··· Information provided ···

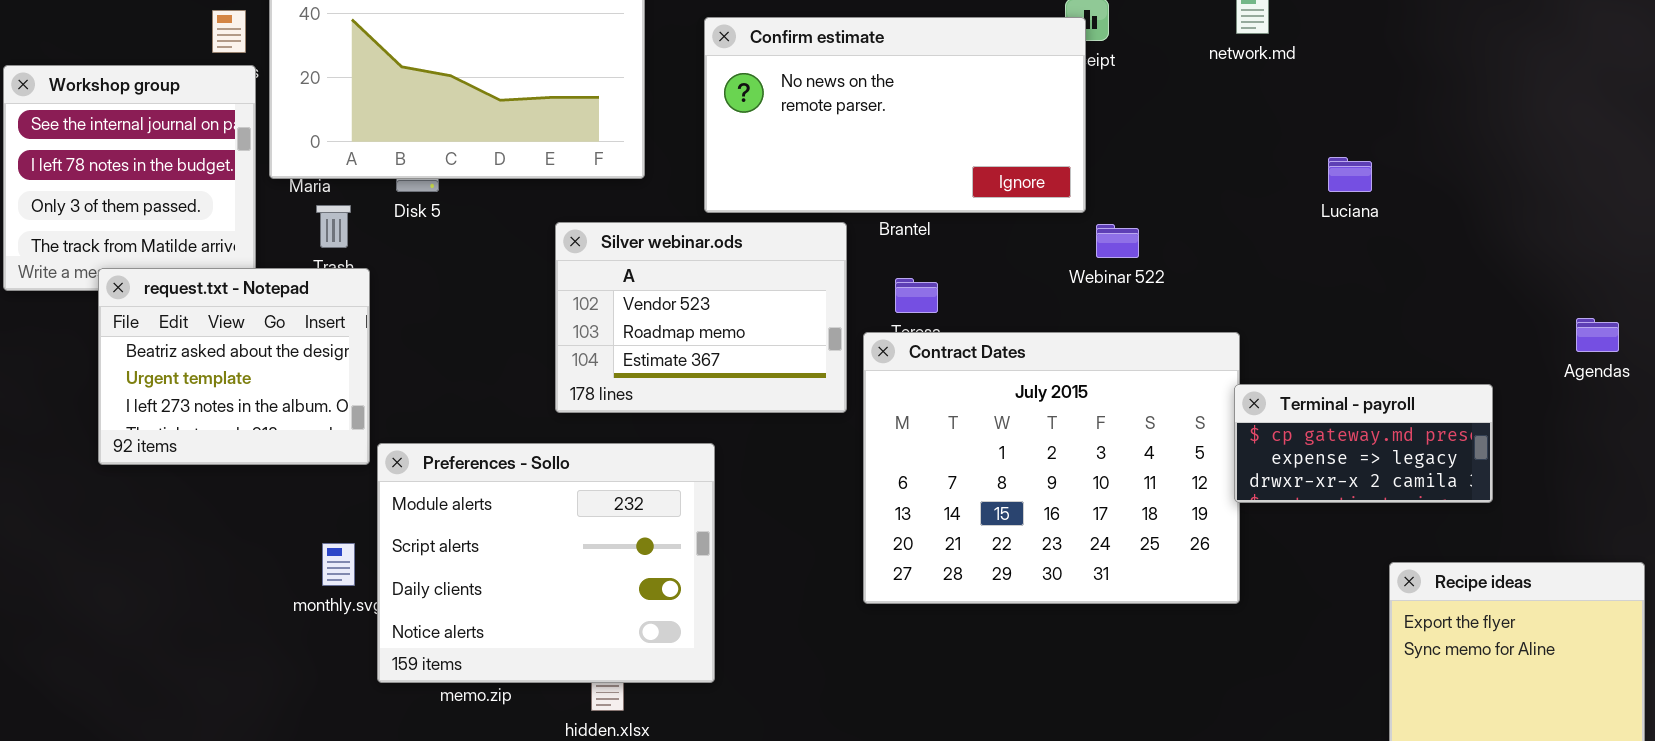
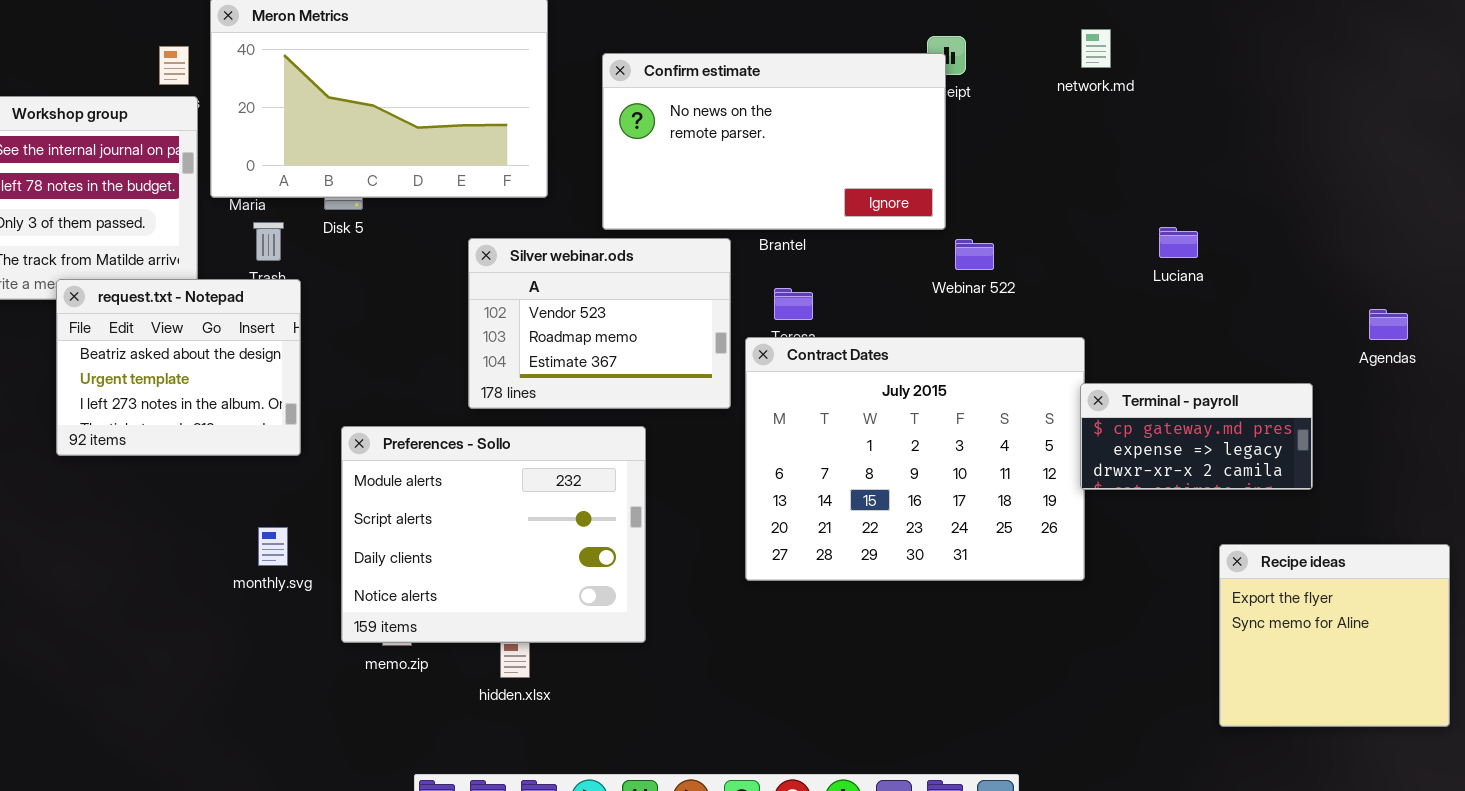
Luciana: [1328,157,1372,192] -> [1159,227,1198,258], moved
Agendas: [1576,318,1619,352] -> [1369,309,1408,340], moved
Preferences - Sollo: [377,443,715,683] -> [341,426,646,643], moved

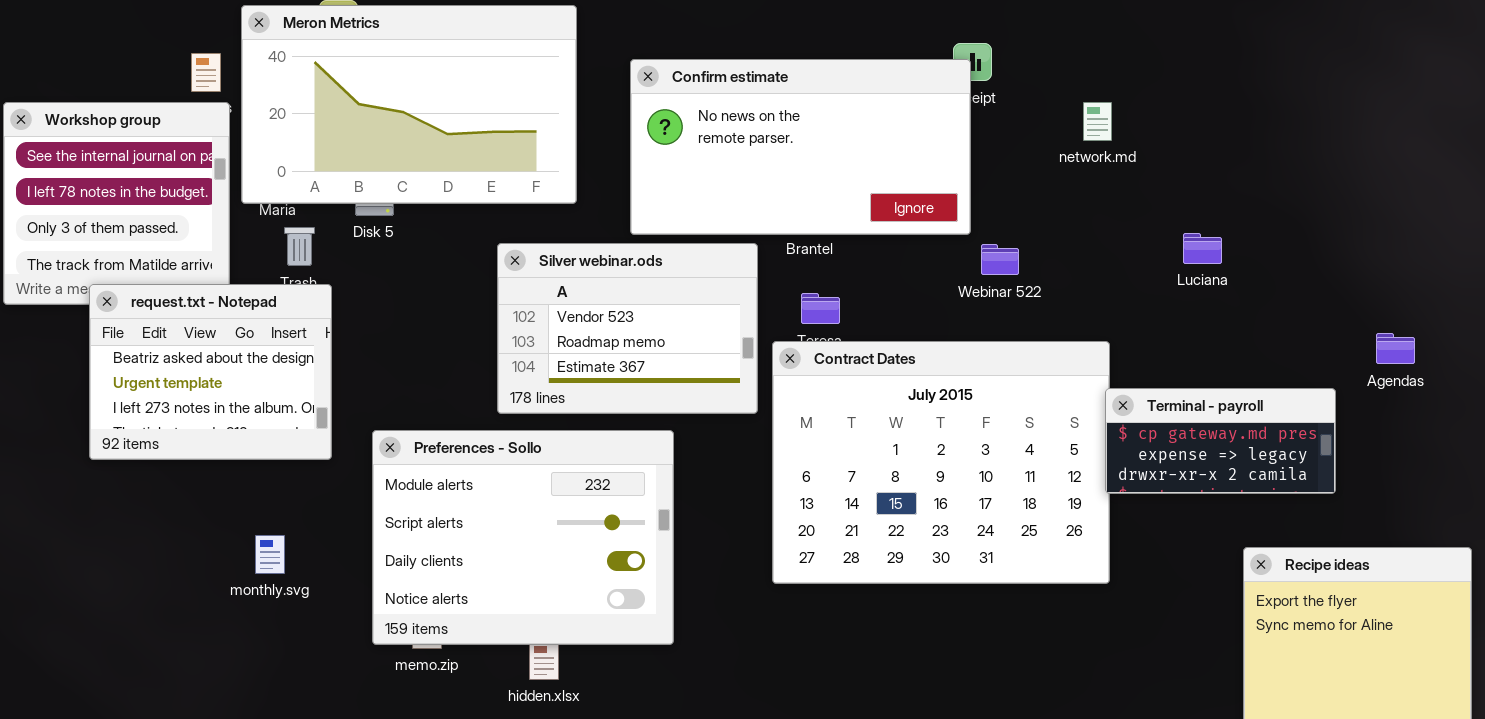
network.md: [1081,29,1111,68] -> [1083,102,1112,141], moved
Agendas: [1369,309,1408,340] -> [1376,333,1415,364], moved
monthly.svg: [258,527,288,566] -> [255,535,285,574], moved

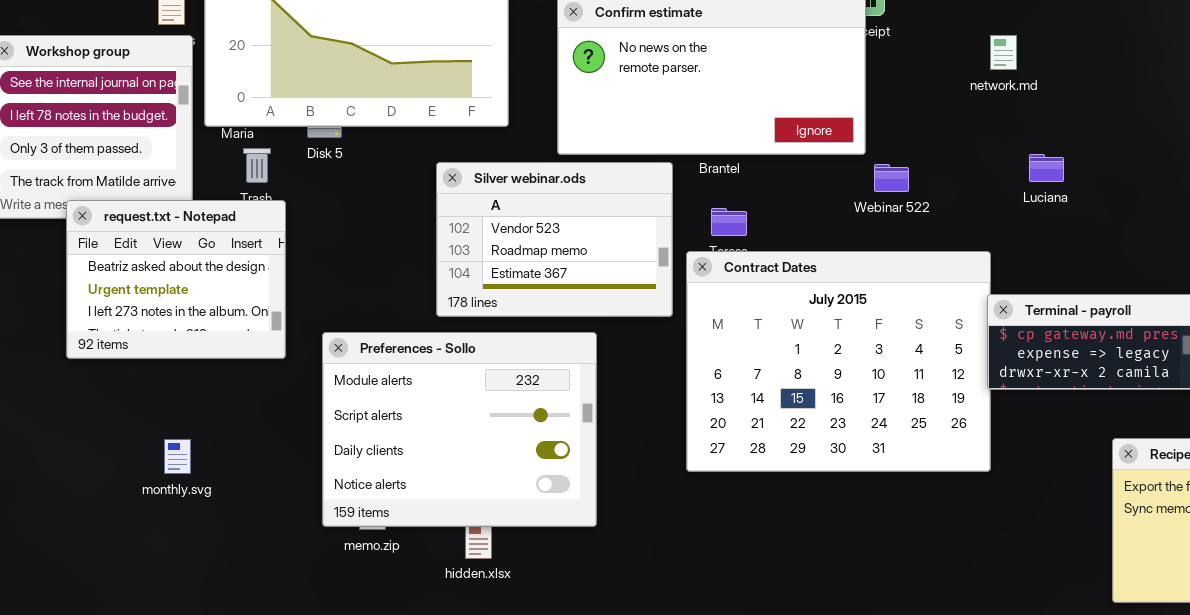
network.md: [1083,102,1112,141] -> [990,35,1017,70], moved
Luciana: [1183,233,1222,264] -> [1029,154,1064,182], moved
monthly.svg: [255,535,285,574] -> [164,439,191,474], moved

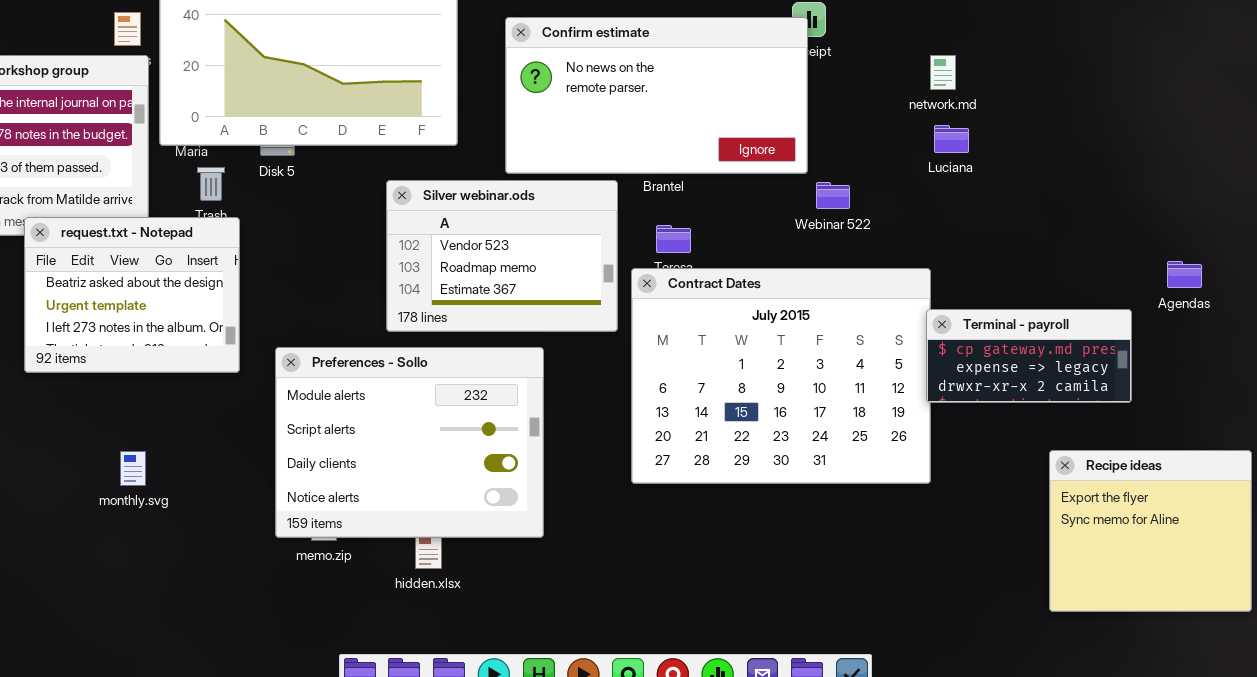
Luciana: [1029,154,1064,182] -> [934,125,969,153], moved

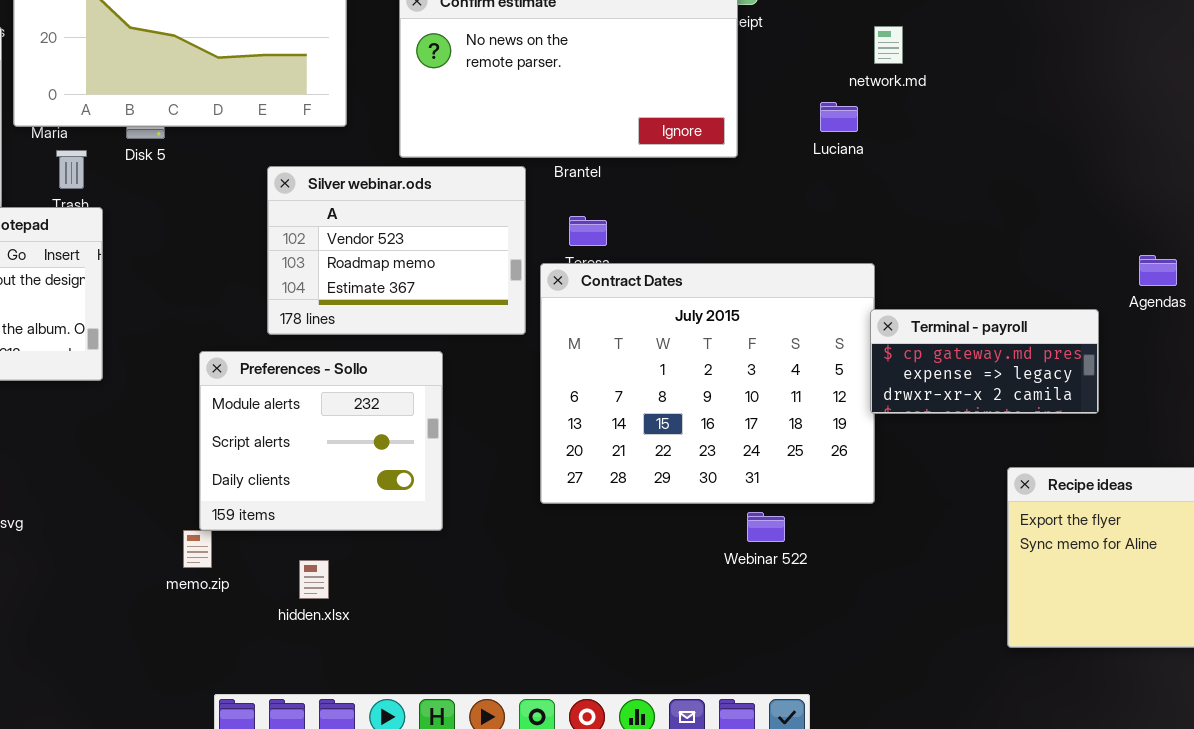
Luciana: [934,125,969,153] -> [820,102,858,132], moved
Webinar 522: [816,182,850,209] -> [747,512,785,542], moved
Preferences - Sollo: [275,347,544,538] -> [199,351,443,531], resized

···

Brief: Line by line, write out the material above exactly, with no images.

Answer for this exercise:
Luciana: [1328,157,1372,192] -> [1159,227,1198,258], moved
Agendas: [1576,318,1619,352] -> [1369,309,1408,340], moved
Preferences - Sollo: [377,443,715,683] -> [341,426,646,643], moved

network.md: [1081,29,1111,68] -> [1083,102,1112,141], moved
Agendas: [1369,309,1408,340] -> [1376,333,1415,364], moved
monthly.svg: [258,527,288,566] -> [255,535,285,574], moved

network.md: [1083,102,1112,141] -> [990,35,1017,70], moved
Luciana: [1183,233,1222,264] -> [1029,154,1064,182], moved
monthly.svg: [255,535,285,574] -> [164,439,191,474], moved

Luciana: [1029,154,1064,182] -> [934,125,969,153], moved

Luciana: [934,125,969,153] -> [820,102,858,132], moved
Webinar 522: [816,182,850,209] -> [747,512,785,542], moved
Preferences - Sollo: [275,347,544,538] -> [199,351,443,531], resized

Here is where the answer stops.